About this task: A partial copy is required: transcribe exactly the lines from the one containing "white brick H11:H12" through the last line below, without any pictures.

Dataset records:

= = =

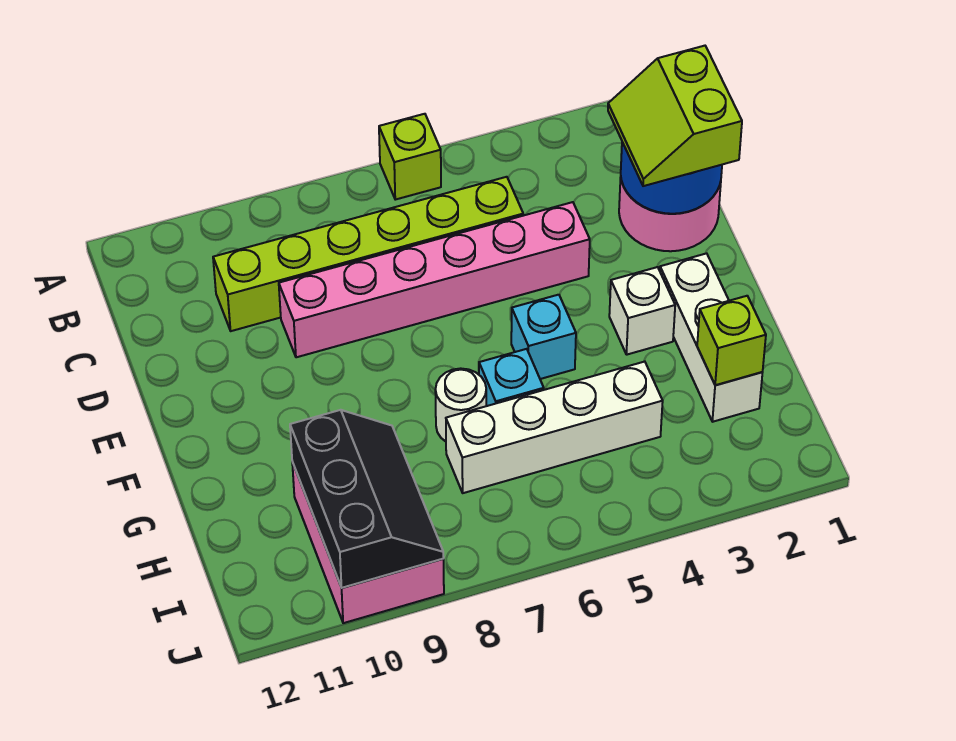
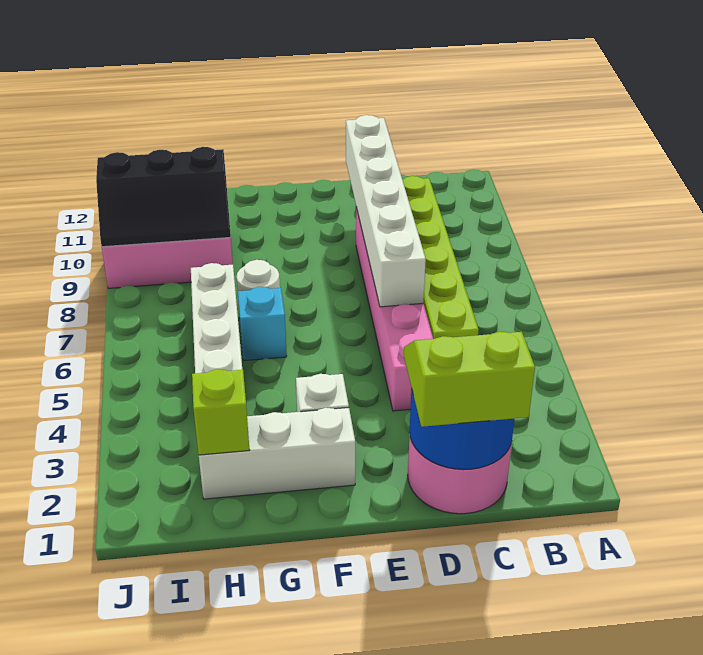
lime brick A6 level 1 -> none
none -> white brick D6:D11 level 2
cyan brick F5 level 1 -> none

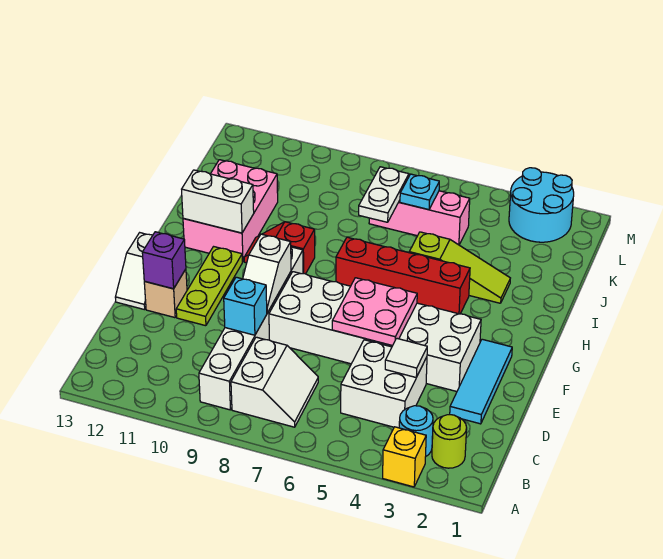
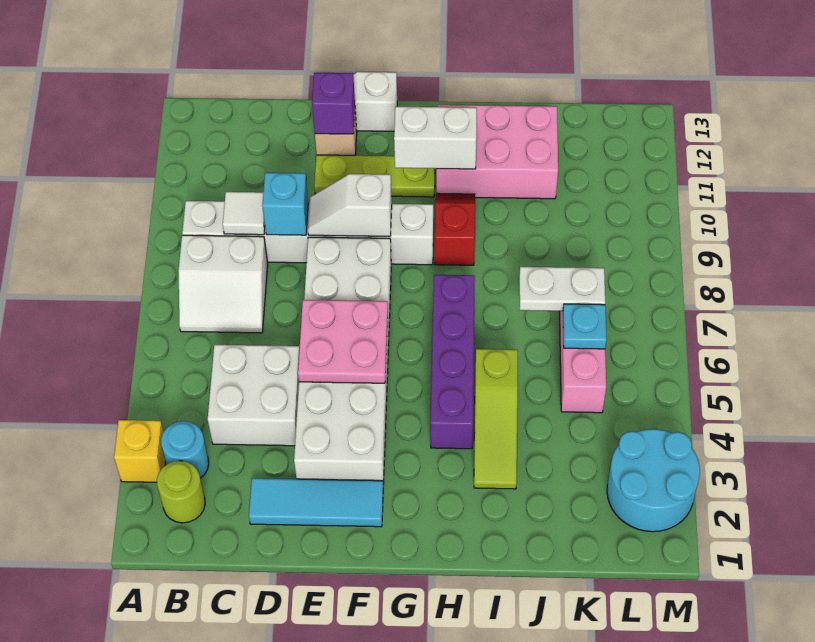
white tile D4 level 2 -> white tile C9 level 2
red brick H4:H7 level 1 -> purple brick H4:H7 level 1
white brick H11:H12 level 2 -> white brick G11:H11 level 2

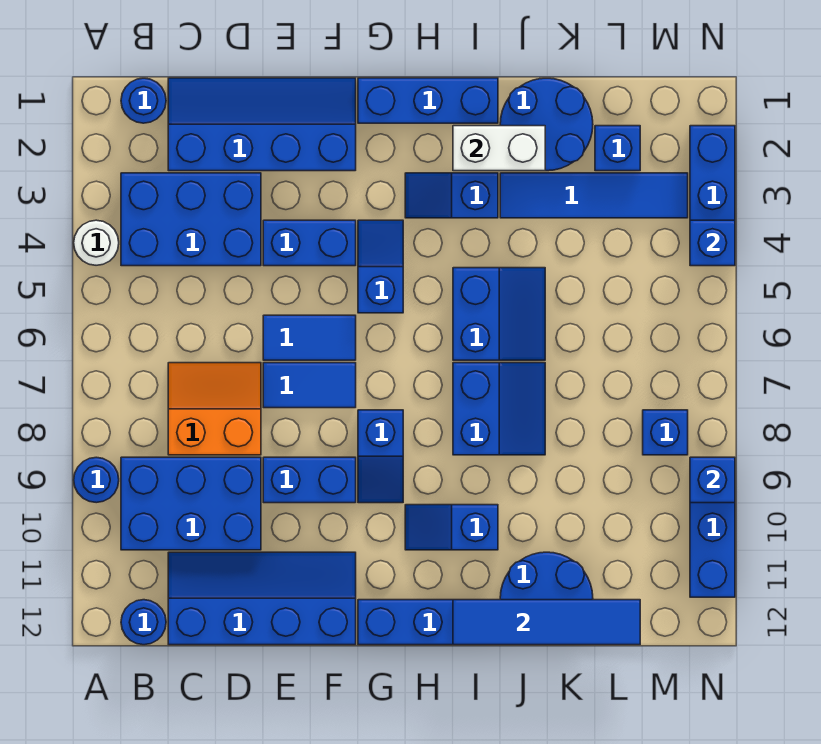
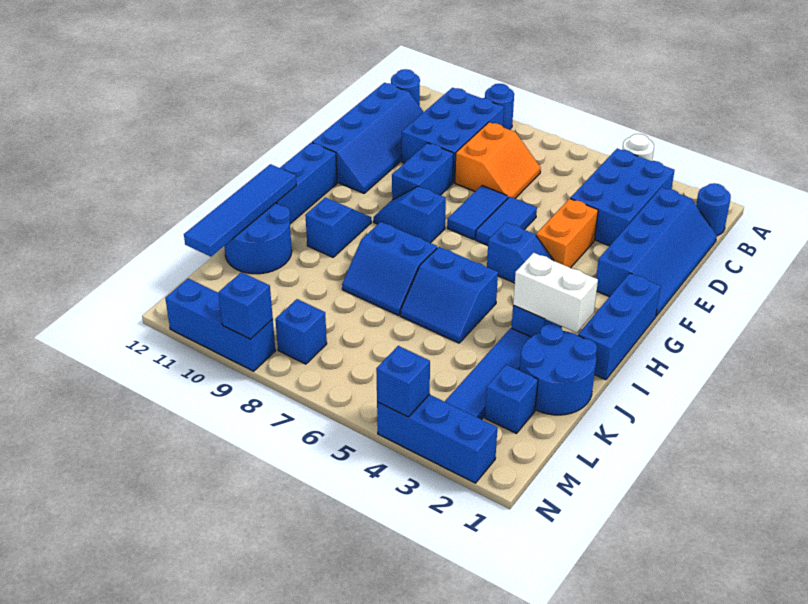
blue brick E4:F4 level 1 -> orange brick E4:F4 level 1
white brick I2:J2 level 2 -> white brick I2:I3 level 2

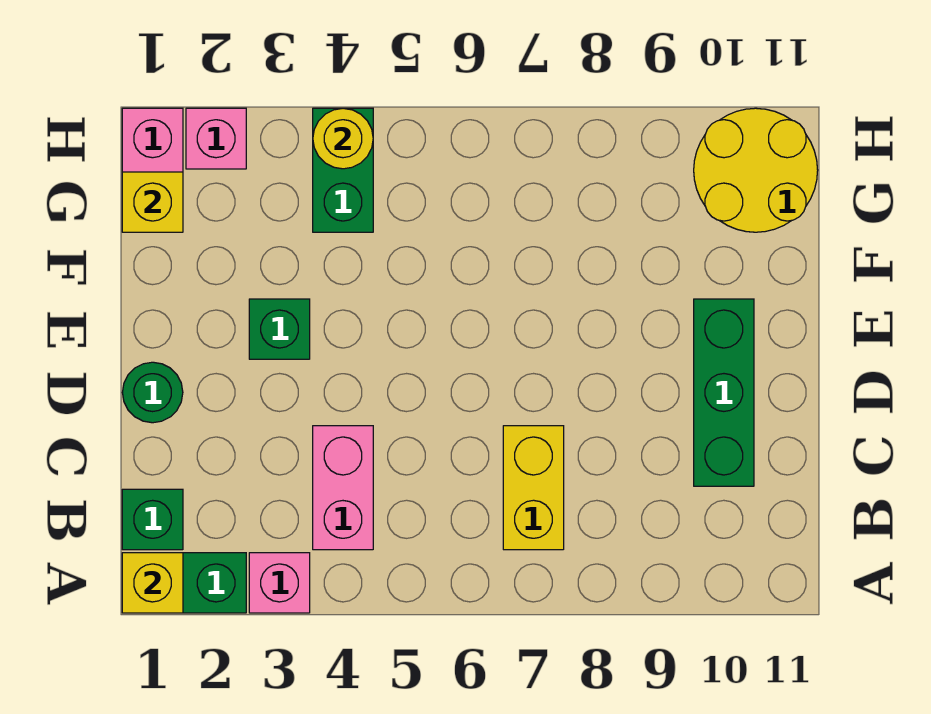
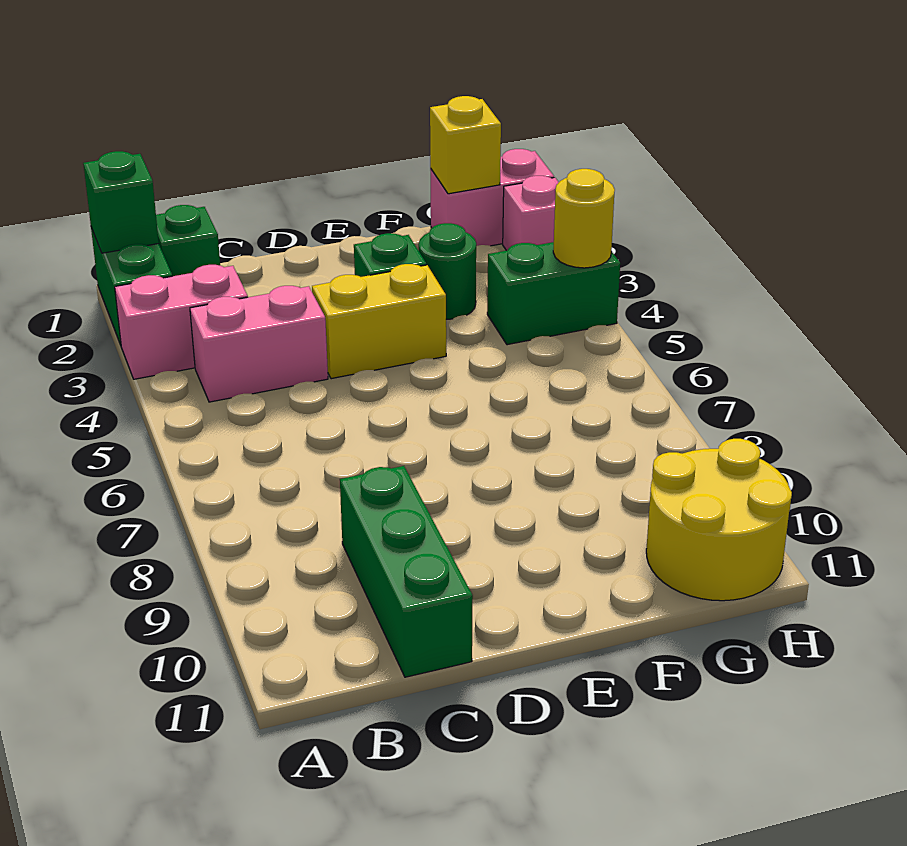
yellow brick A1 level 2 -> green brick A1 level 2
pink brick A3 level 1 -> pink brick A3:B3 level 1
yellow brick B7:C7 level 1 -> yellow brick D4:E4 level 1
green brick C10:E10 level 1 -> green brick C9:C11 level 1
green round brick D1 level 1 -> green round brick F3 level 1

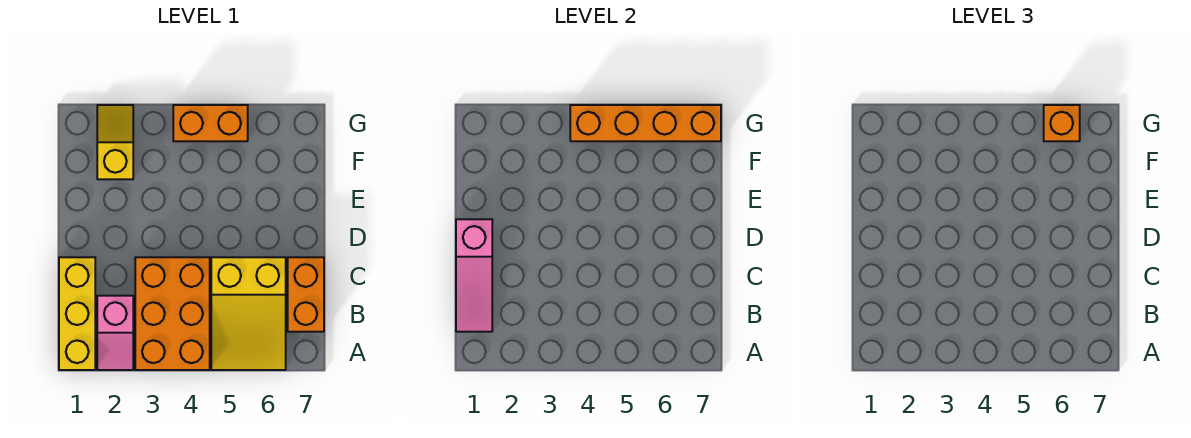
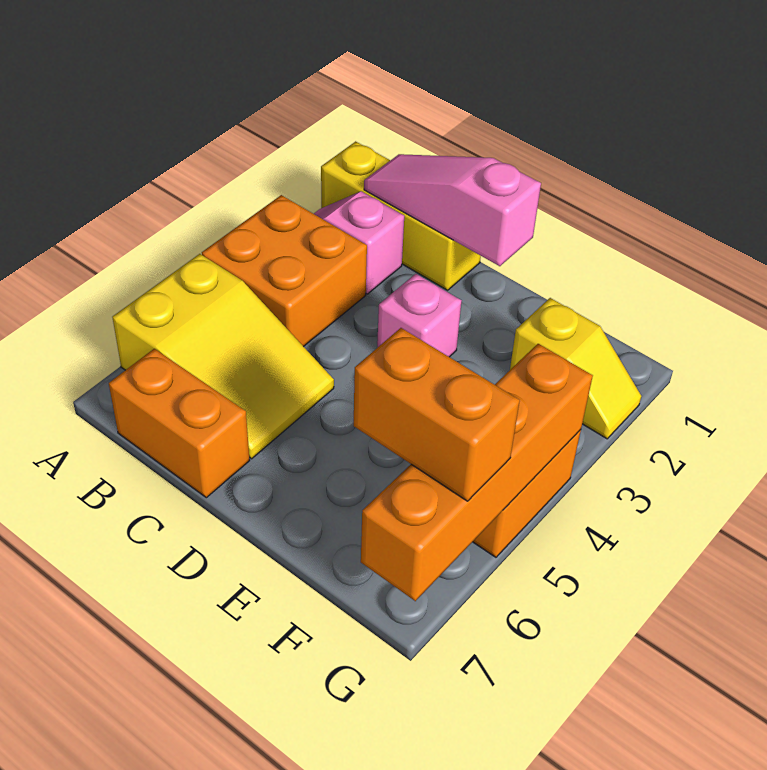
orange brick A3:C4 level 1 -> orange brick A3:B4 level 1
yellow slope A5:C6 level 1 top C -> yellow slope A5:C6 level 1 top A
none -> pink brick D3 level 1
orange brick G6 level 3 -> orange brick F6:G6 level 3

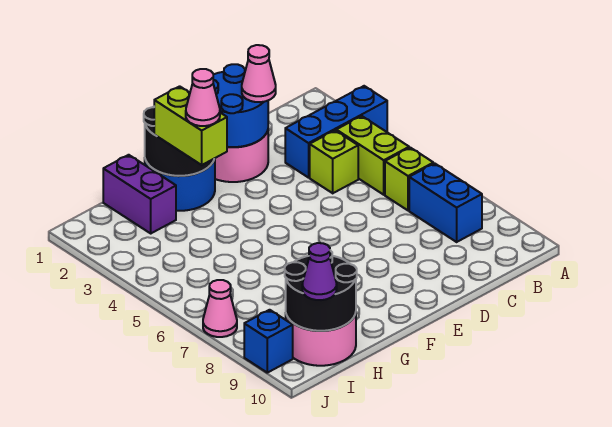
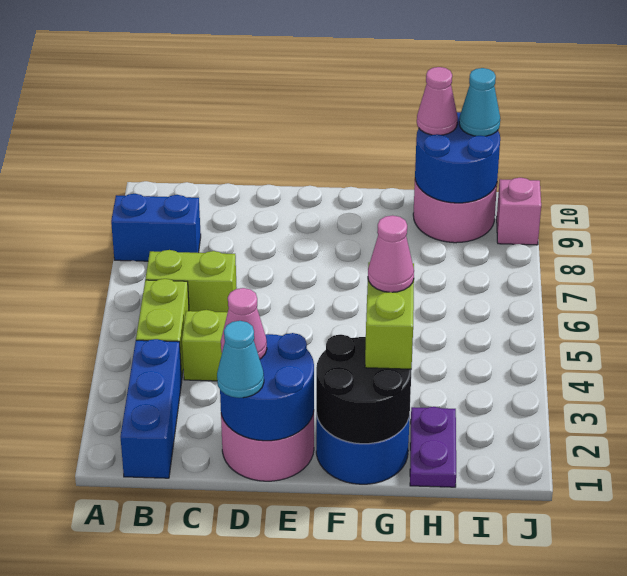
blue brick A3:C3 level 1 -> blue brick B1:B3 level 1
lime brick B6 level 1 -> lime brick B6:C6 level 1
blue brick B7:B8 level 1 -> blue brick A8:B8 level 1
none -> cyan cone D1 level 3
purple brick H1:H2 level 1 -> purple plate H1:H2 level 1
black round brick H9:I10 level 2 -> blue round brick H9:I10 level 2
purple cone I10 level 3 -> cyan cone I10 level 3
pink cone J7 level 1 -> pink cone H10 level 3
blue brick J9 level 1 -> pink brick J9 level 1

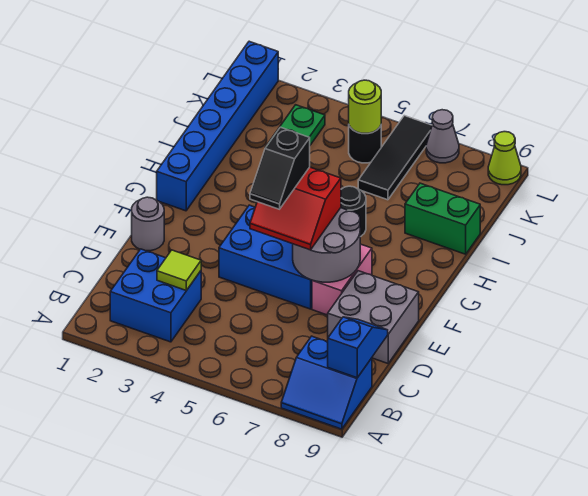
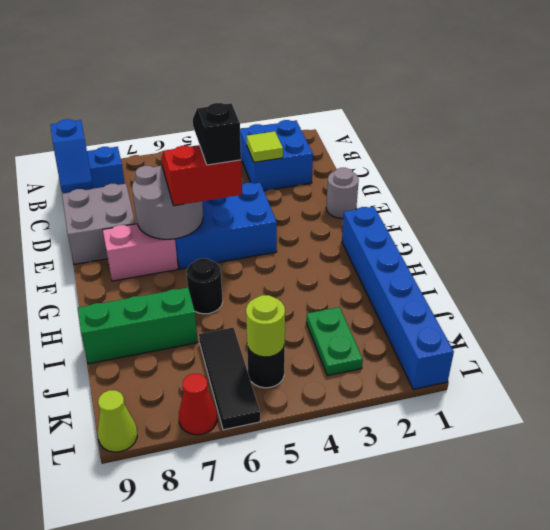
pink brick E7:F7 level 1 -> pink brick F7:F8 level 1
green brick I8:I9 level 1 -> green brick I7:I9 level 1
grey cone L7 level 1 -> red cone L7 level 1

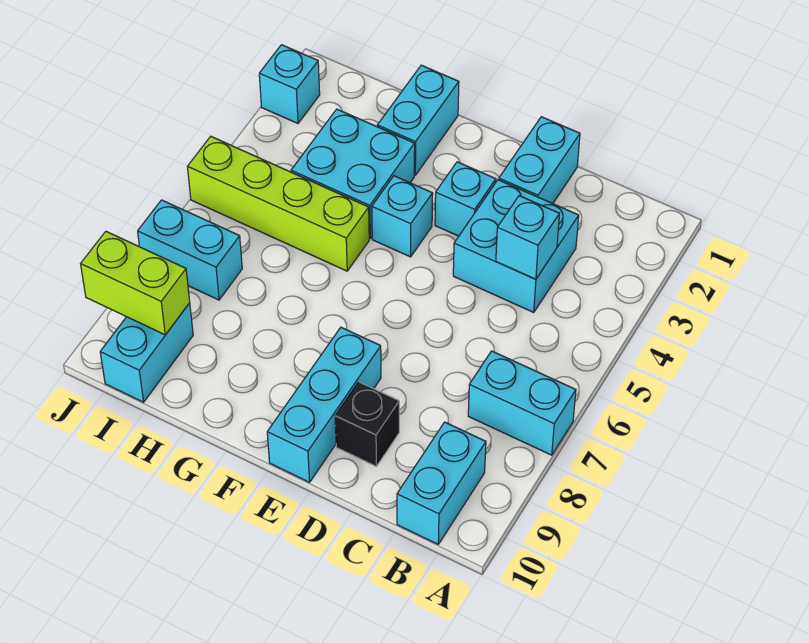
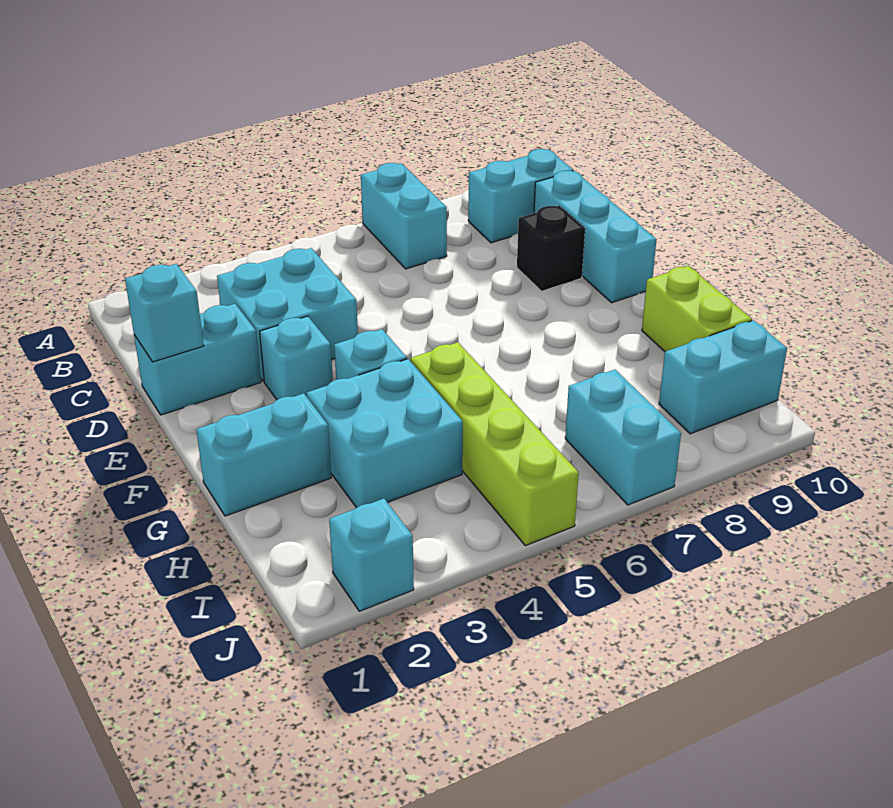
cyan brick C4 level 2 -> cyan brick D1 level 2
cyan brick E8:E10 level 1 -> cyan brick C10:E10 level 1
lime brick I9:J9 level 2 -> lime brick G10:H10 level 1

= = =

Answer space:
white brick H11:H12 level 2 -> white brick G11:H11 level 2

blue brick E4:F4 level 1 -> orange brick E4:F4 level 1
white brick I2:J2 level 2 -> white brick I2:I3 level 2

yellow brick A1 level 2 -> green brick A1 level 2
pink brick A3 level 1 -> pink brick A3:B3 level 1
yellow brick B7:C7 level 1 -> yellow brick D4:E4 level 1
green brick C10:E10 level 1 -> green brick C9:C11 level 1
green round brick D1 level 1 -> green round brick F3 level 1

orange brick A3:C4 level 1 -> orange brick A3:B4 level 1
yellow slope A5:C6 level 1 top C -> yellow slope A5:C6 level 1 top A
none -> pink brick D3 level 1
orange brick G6 level 3 -> orange brick F6:G6 level 3

blue brick A3:C3 level 1 -> blue brick B1:B3 level 1
lime brick B6 level 1 -> lime brick B6:C6 level 1
blue brick B7:B8 level 1 -> blue brick A8:B8 level 1
none -> cyan cone D1 level 3
purple brick H1:H2 level 1 -> purple plate H1:H2 level 1
black round brick H9:I10 level 2 -> blue round brick H9:I10 level 2
purple cone I10 level 3 -> cyan cone I10 level 3
pink cone J7 level 1 -> pink cone H10 level 3
blue brick J9 level 1 -> pink brick J9 level 1

pink brick E7:F7 level 1 -> pink brick F7:F8 level 1
green brick I8:I9 level 1 -> green brick I7:I9 level 1
grey cone L7 level 1 -> red cone L7 level 1

cyan brick C4 level 2 -> cyan brick D1 level 2
cyan brick E8:E10 level 1 -> cyan brick C10:E10 level 1
lime brick I9:J9 level 2 -> lime brick G10:H10 level 1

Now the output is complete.